- _Task instructions_
Write out, word for word, only the lines from the one containing "pink car: 9 -> 5" through the final line of the data.

Coordinate-based object records
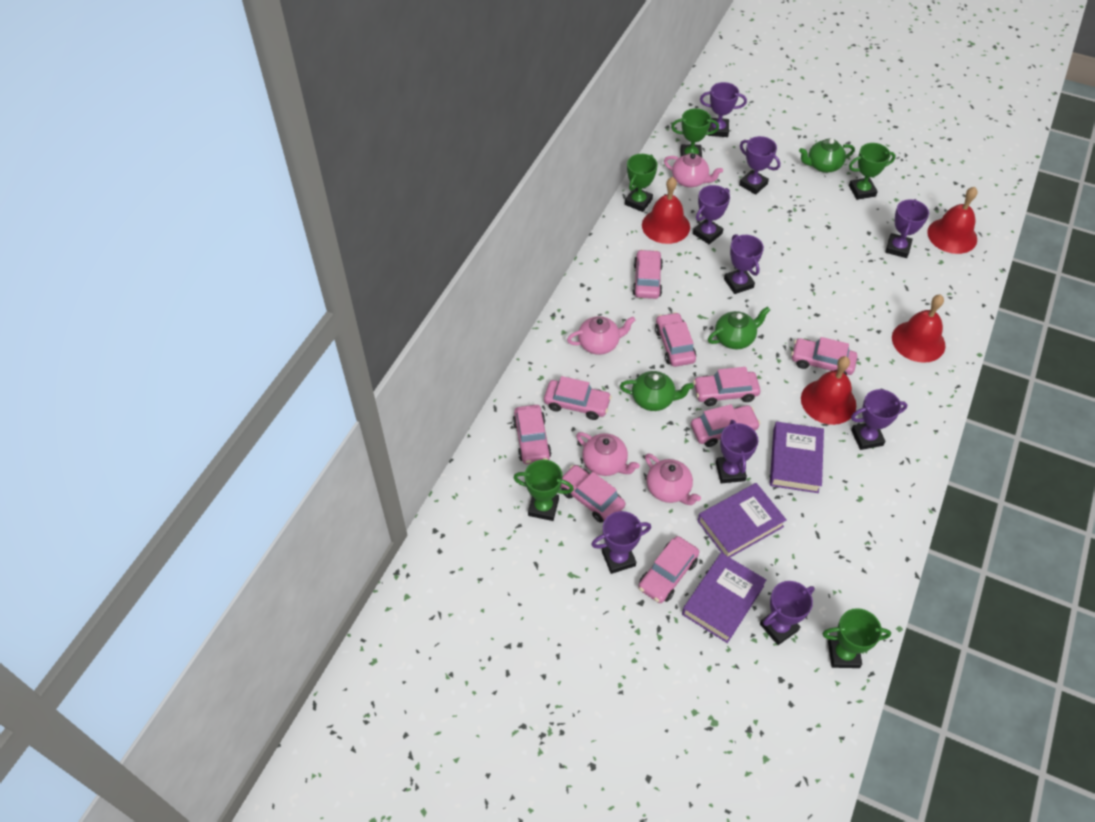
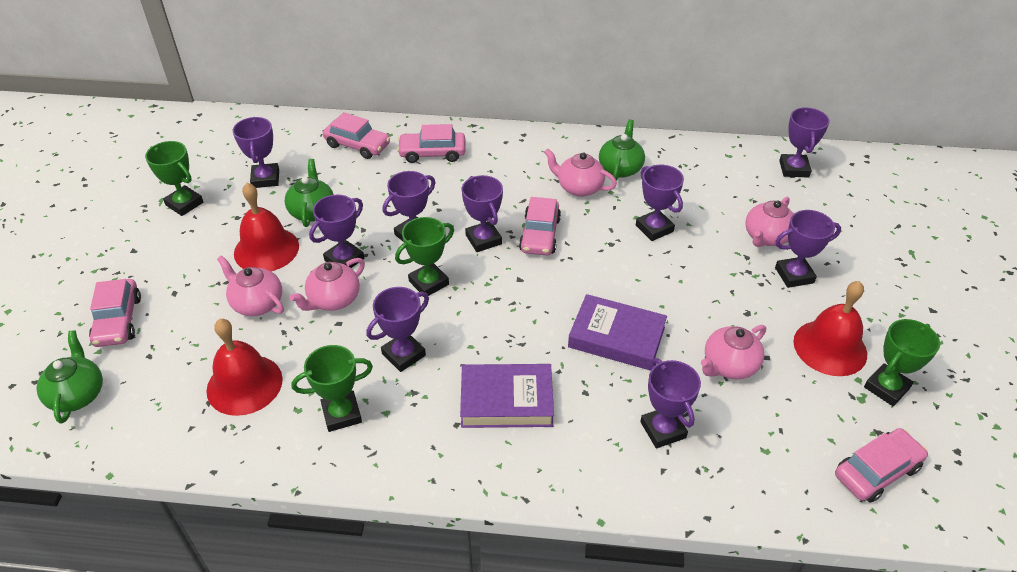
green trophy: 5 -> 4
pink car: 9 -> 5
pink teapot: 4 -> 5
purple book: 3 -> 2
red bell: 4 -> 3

- _Result for this task_
pink car: 9 -> 5
pink teapot: 4 -> 5
purple book: 3 -> 2
red bell: 4 -> 3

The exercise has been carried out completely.